- **Material shown**:
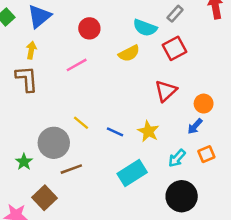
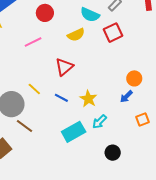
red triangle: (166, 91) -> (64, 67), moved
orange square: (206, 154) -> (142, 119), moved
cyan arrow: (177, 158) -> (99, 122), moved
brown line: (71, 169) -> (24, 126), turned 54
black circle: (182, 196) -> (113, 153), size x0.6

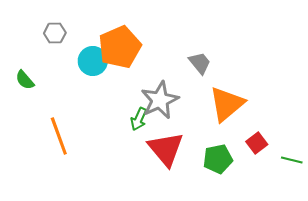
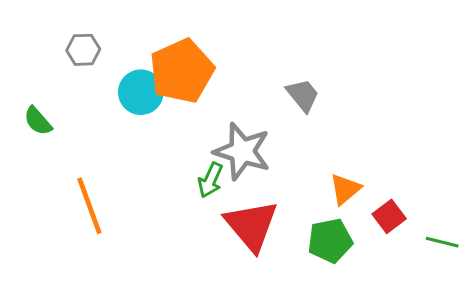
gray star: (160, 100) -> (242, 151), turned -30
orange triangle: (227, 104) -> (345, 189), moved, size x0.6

--

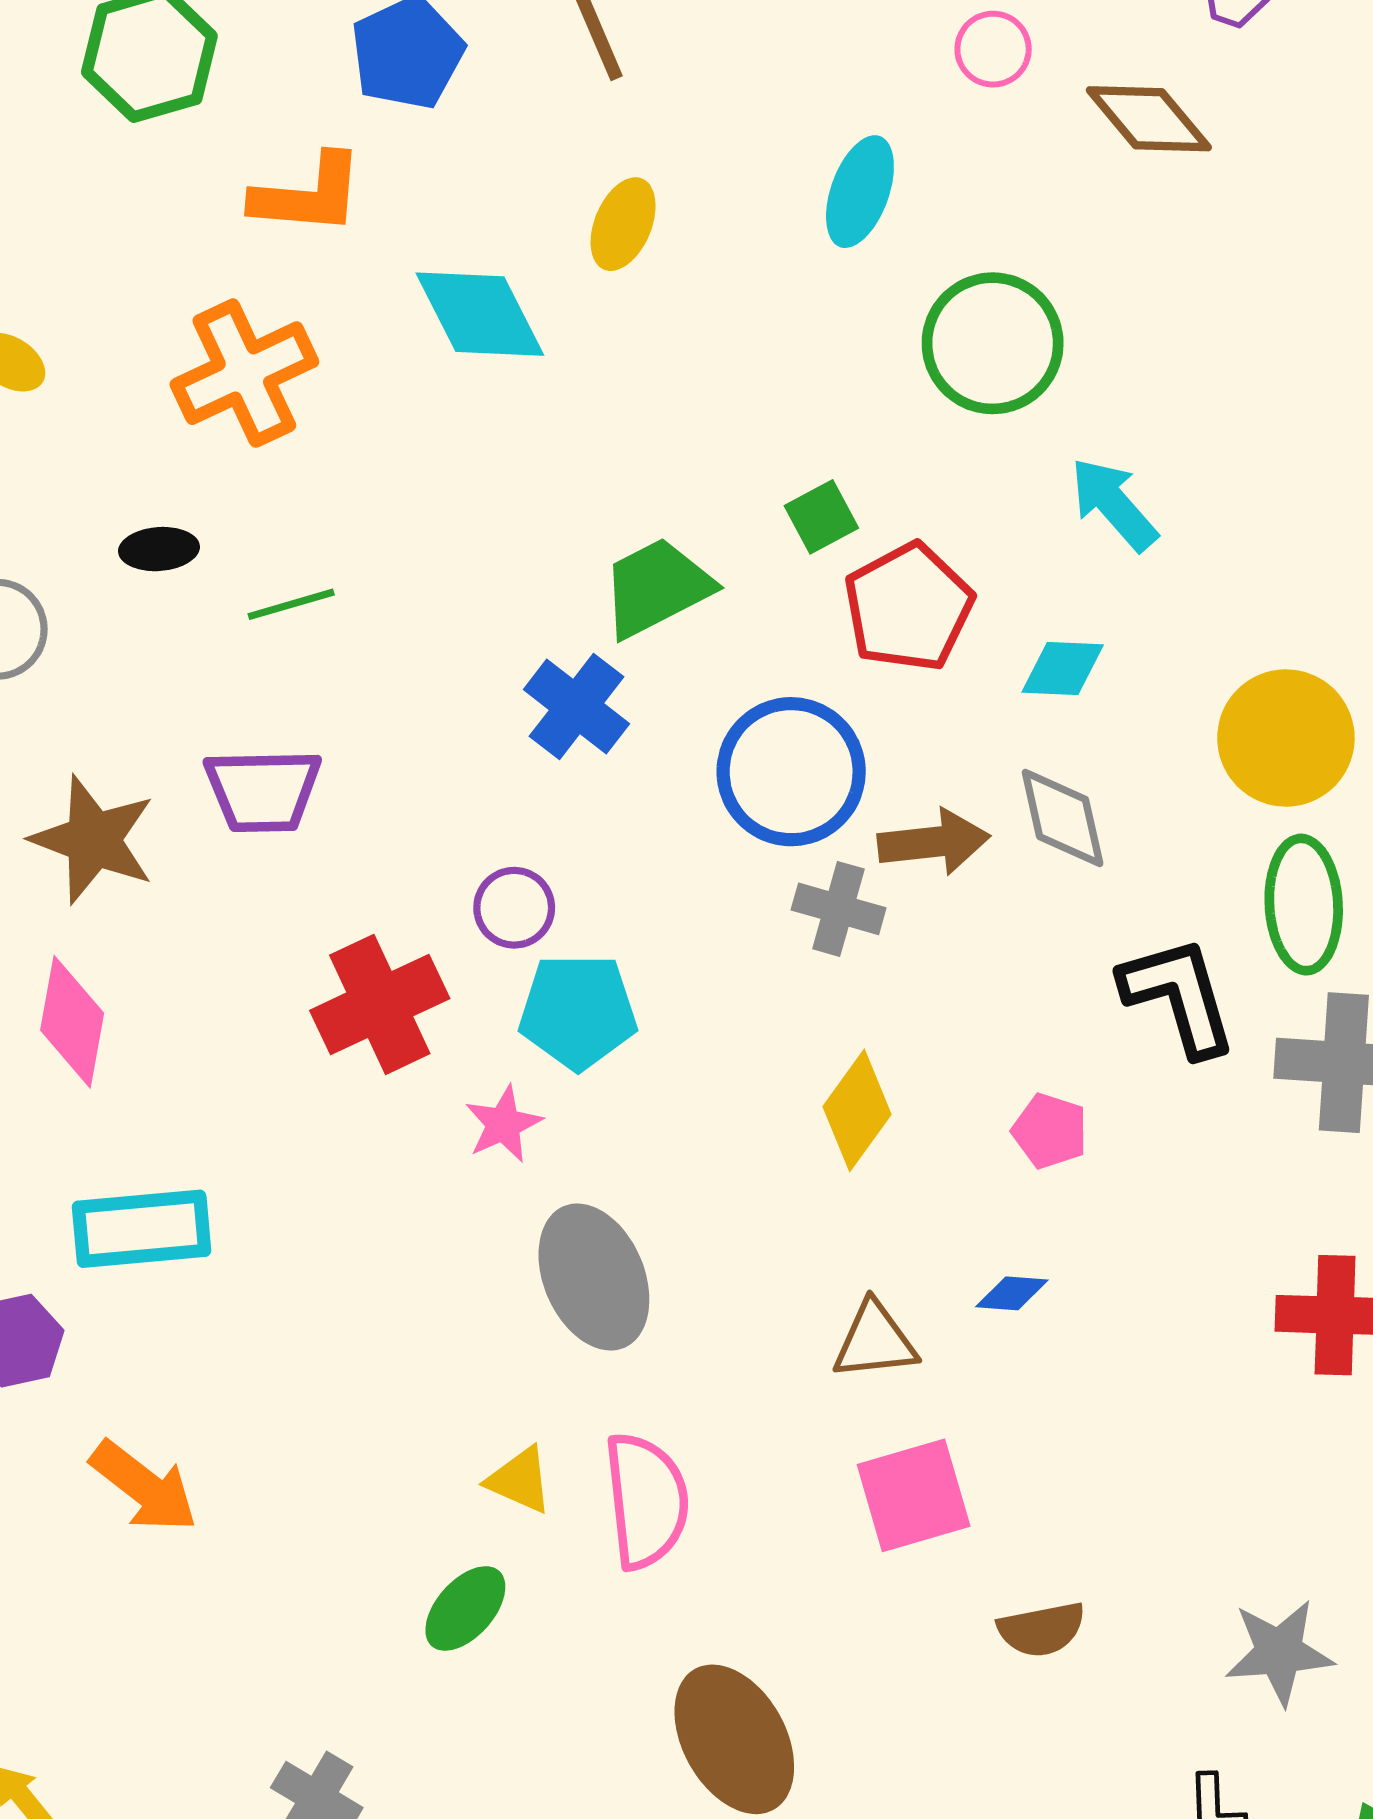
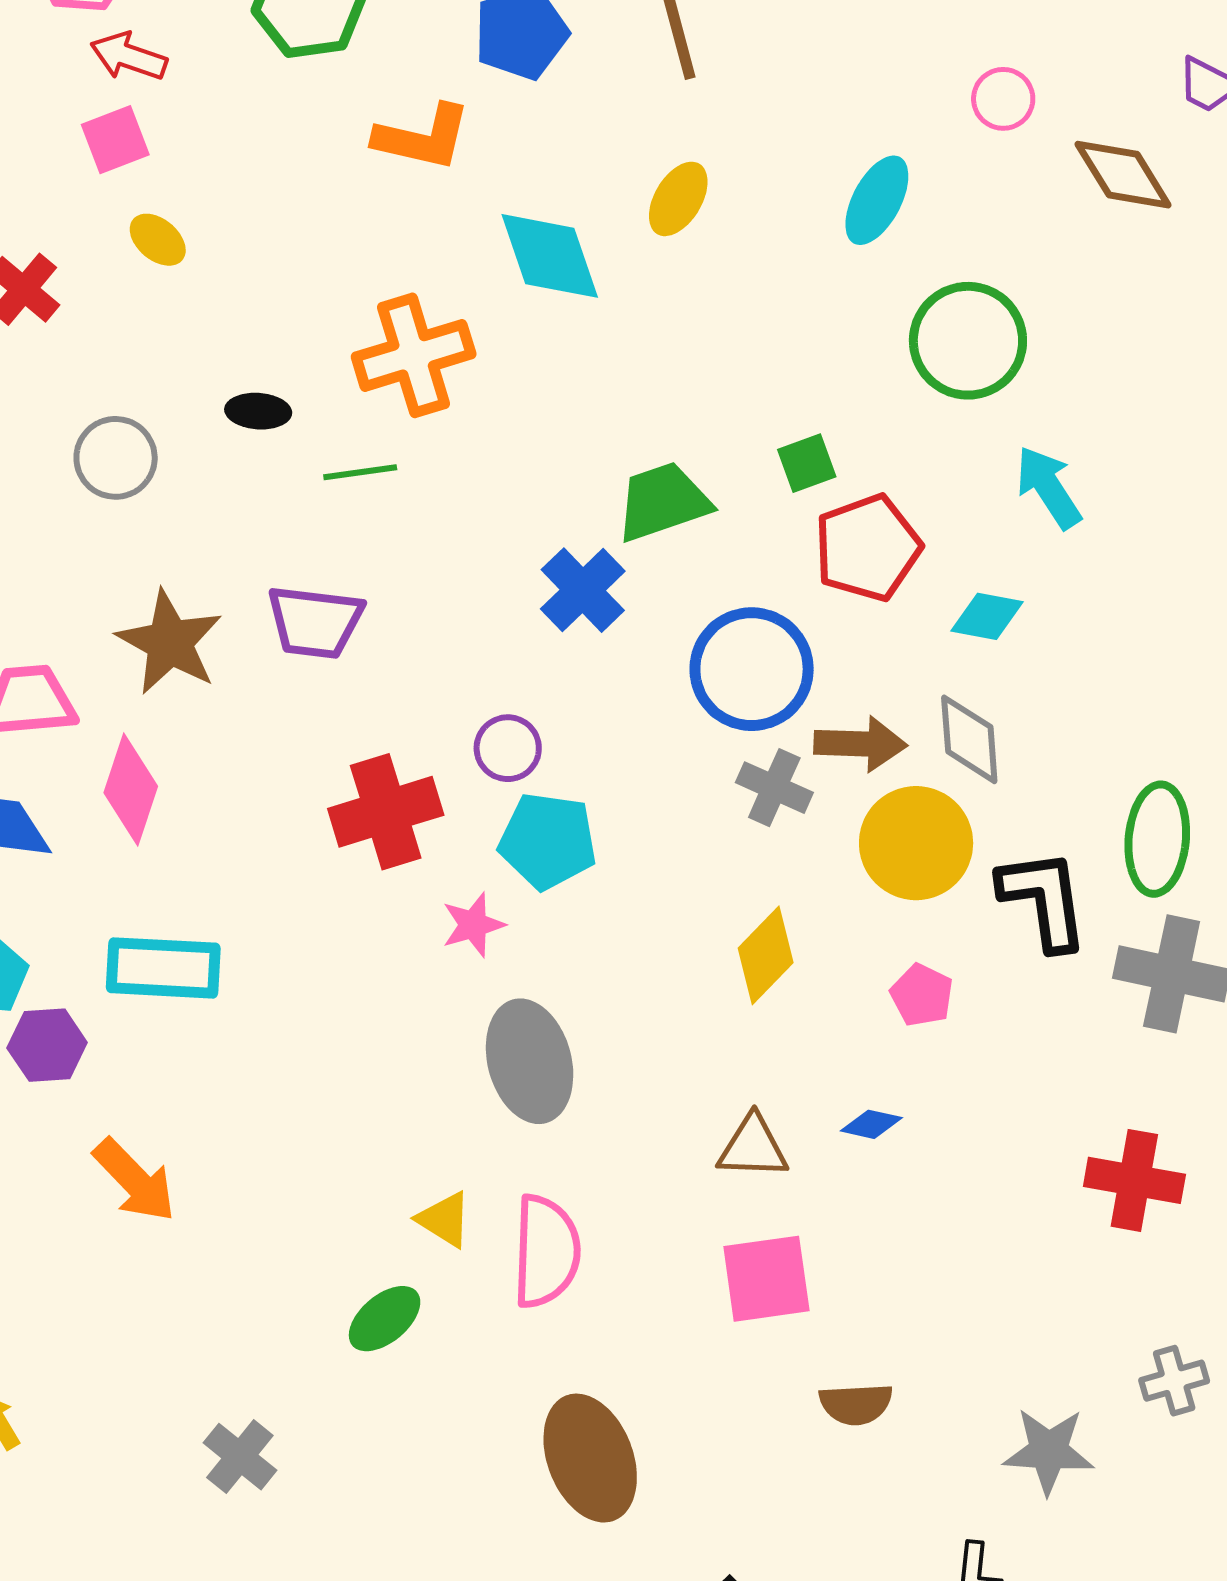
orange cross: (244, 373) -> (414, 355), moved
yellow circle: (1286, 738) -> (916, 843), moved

...

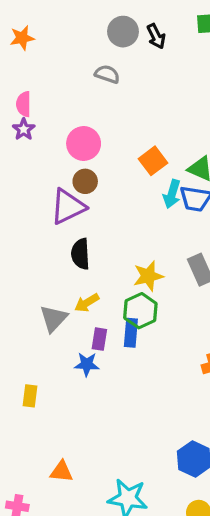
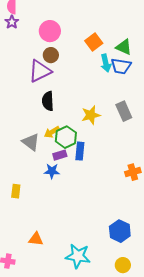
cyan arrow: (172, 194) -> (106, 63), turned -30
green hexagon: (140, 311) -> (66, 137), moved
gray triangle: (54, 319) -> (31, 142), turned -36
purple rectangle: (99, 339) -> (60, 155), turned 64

- **Assigned task**: Going by the data above, give back only the lines from the one containing "red triangle: (166, 91) -> (64, 67), moved" through the one containing "orange triangle: (227, 104)", exactly as they stand, both ends included and no images.

- **Response below**:
red triangle: (166, 91) -> (64, 67), moved
orange square: (206, 154) -> (142, 119), moved
cyan arrow: (177, 158) -> (99, 122), moved
brown line: (71, 169) -> (24, 126), turned 54
black circle: (182, 196) -> (113, 153), size x0.6

gray star: (160, 100) -> (242, 151), turned -30
orange triangle: (227, 104) -> (345, 189), moved, size x0.6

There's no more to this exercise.